## [WHAT YOU SHOULD DO]
Which lines run from the line with "none -> yellow tile N10 level 1" through the line with "none -> pink brick I12:J12 level 2" in the entries below? Print them exactly, both ends included, and nothing more.

= = =

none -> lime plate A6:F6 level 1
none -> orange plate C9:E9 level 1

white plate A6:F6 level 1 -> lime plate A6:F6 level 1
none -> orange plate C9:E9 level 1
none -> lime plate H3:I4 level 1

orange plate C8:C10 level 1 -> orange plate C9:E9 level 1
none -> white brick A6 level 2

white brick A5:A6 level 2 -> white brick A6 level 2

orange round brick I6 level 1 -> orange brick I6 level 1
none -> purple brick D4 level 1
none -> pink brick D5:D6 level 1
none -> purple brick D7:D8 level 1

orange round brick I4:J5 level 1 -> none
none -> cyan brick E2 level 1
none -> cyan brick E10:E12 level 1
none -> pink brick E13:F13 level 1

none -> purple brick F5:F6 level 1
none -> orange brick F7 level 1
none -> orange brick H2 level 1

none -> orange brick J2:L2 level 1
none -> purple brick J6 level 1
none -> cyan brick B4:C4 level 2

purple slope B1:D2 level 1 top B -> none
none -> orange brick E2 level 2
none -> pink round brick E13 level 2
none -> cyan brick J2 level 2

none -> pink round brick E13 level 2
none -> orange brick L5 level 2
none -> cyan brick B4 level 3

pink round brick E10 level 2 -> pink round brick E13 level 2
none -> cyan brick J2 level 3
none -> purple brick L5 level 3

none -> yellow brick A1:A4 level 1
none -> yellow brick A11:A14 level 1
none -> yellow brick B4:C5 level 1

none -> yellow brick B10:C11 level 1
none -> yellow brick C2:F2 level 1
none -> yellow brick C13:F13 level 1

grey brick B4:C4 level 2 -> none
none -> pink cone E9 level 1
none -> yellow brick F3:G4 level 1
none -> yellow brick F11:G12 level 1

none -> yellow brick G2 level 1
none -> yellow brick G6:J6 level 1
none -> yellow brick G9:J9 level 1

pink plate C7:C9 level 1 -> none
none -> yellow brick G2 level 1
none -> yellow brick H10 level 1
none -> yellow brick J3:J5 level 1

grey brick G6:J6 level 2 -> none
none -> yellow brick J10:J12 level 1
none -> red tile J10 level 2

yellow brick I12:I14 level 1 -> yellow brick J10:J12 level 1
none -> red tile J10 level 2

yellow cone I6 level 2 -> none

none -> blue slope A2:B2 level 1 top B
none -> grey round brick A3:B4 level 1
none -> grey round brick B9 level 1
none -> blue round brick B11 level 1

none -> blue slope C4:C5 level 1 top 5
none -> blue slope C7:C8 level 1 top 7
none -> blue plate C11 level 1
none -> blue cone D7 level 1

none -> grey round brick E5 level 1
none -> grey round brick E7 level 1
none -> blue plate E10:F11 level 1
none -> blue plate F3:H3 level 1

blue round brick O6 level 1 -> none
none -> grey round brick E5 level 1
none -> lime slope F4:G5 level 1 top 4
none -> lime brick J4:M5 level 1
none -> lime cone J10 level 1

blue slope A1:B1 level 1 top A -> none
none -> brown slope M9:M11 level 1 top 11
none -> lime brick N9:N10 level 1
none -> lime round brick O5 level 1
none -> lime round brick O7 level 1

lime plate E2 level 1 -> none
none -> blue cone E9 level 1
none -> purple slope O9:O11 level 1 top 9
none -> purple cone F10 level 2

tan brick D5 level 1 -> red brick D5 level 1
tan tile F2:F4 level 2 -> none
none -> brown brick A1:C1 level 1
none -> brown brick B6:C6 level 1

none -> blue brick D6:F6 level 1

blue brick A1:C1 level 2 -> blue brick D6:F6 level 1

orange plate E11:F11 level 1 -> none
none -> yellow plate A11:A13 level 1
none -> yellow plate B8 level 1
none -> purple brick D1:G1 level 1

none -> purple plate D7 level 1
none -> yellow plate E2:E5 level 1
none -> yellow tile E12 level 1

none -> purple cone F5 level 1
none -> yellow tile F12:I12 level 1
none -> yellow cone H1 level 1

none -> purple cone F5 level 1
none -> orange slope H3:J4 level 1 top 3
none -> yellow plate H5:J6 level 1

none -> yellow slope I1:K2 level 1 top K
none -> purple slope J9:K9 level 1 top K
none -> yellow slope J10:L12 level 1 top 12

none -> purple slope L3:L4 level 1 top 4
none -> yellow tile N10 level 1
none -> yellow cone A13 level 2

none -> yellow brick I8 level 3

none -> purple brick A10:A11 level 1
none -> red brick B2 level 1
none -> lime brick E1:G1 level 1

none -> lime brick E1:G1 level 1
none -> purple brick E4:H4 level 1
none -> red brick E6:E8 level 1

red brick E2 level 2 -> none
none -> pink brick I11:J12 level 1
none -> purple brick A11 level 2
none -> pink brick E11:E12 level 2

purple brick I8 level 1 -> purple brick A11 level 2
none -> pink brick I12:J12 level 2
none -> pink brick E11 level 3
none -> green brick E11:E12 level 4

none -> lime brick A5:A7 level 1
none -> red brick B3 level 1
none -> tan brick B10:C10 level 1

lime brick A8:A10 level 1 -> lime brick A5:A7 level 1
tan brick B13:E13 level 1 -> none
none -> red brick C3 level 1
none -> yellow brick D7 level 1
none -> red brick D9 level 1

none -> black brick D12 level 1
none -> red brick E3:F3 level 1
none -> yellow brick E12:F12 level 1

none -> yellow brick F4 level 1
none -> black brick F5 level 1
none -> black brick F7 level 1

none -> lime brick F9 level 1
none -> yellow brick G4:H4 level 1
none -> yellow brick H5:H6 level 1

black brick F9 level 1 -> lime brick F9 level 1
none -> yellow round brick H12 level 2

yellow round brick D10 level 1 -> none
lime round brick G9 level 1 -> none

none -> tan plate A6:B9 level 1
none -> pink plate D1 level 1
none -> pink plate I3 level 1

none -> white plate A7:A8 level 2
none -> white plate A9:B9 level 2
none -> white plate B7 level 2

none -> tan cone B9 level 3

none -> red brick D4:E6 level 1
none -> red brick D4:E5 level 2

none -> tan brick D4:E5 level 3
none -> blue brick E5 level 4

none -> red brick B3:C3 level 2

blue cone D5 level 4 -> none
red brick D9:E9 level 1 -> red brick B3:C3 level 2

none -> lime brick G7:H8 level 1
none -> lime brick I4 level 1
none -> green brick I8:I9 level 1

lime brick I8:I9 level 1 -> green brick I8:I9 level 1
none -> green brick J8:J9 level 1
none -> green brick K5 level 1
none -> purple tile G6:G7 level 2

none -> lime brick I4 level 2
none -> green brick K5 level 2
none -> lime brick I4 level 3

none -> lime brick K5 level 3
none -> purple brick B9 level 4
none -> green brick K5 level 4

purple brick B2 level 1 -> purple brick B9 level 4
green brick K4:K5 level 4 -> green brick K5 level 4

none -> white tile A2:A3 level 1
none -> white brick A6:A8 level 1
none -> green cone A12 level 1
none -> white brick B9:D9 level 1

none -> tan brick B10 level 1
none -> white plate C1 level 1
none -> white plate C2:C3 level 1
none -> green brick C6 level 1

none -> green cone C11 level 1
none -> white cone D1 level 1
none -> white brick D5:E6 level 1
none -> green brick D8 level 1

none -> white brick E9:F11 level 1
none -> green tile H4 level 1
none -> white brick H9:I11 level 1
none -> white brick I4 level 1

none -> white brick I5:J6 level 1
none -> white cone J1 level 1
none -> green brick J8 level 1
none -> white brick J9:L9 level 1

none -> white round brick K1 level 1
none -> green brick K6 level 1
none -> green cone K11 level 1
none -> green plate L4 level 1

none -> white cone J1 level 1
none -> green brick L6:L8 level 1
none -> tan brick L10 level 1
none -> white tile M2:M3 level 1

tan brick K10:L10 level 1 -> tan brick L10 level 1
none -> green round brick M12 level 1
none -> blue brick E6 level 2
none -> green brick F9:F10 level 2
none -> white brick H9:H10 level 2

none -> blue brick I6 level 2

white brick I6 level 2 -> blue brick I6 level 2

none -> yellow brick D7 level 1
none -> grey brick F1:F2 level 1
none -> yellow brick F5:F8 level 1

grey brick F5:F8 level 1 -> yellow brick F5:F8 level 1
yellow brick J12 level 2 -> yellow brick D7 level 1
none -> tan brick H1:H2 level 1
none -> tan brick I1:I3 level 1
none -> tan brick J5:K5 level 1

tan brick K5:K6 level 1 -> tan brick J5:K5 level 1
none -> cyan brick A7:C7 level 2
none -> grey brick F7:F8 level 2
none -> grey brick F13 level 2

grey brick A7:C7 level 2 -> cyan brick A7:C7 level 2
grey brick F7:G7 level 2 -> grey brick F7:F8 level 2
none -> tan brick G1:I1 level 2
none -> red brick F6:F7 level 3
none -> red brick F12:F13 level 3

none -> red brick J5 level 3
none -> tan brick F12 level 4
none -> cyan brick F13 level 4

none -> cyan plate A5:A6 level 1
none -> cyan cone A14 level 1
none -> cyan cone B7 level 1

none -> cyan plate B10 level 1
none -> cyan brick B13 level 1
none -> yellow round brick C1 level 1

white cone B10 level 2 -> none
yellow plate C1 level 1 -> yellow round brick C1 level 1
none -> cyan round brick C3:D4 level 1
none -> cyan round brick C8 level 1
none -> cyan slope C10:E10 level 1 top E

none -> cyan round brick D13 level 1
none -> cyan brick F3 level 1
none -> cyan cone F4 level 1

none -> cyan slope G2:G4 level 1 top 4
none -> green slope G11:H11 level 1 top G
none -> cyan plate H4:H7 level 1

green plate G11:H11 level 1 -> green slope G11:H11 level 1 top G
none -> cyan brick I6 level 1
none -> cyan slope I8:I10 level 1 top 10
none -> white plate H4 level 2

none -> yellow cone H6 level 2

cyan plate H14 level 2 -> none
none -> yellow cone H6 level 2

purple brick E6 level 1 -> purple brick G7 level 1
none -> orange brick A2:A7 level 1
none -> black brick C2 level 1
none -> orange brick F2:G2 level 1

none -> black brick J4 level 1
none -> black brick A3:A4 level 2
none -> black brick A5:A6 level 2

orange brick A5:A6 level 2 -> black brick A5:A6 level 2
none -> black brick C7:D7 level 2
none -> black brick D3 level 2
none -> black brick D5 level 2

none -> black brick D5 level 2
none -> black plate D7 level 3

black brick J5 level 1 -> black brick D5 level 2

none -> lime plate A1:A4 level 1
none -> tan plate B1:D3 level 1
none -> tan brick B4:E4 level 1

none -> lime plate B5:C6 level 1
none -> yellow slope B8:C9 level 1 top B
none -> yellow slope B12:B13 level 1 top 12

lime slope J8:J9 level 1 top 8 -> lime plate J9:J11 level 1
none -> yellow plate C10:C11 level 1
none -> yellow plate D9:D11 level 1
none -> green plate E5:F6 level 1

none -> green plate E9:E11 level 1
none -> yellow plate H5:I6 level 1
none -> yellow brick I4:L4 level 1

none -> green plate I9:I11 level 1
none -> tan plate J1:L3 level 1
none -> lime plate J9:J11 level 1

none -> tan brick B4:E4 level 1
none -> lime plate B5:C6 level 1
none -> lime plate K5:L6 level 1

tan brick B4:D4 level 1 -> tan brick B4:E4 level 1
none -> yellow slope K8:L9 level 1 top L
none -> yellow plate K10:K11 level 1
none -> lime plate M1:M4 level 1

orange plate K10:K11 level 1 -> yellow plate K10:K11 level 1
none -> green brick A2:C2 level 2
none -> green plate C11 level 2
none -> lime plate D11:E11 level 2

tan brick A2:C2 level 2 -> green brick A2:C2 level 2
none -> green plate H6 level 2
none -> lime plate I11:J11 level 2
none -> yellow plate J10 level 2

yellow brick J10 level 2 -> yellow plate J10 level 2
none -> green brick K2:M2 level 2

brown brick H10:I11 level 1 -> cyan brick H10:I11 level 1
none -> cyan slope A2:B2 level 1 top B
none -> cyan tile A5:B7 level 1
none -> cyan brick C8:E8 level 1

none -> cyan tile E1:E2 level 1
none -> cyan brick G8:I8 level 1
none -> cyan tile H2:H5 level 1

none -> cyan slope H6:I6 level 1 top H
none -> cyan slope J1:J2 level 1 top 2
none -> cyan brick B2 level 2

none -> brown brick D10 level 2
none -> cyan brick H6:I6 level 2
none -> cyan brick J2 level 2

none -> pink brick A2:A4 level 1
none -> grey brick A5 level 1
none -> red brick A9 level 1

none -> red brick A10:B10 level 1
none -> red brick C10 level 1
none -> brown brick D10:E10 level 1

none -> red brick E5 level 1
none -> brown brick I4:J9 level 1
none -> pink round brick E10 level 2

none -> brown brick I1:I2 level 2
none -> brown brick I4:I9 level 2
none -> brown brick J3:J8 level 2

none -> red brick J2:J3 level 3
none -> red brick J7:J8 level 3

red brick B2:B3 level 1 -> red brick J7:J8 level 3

= = =

## [ANSWER TO THE PROBLEM]
none -> yellow tile N10 level 1
none -> yellow cone A13 level 2

none -> yellow brick I8 level 3

none -> purple brick A10:A11 level 1
none -> red brick B2 level 1
none -> lime brick E1:G1 level 1

none -> lime brick E1:G1 level 1
none -> purple brick E4:H4 level 1
none -> red brick E6:E8 level 1

red brick E2 level 2 -> none
none -> pink brick I11:J12 level 1
none -> purple brick A11 level 2
none -> pink brick E11:E12 level 2

purple brick I8 level 1 -> purple brick A11 level 2
none -> pink brick I12:J12 level 2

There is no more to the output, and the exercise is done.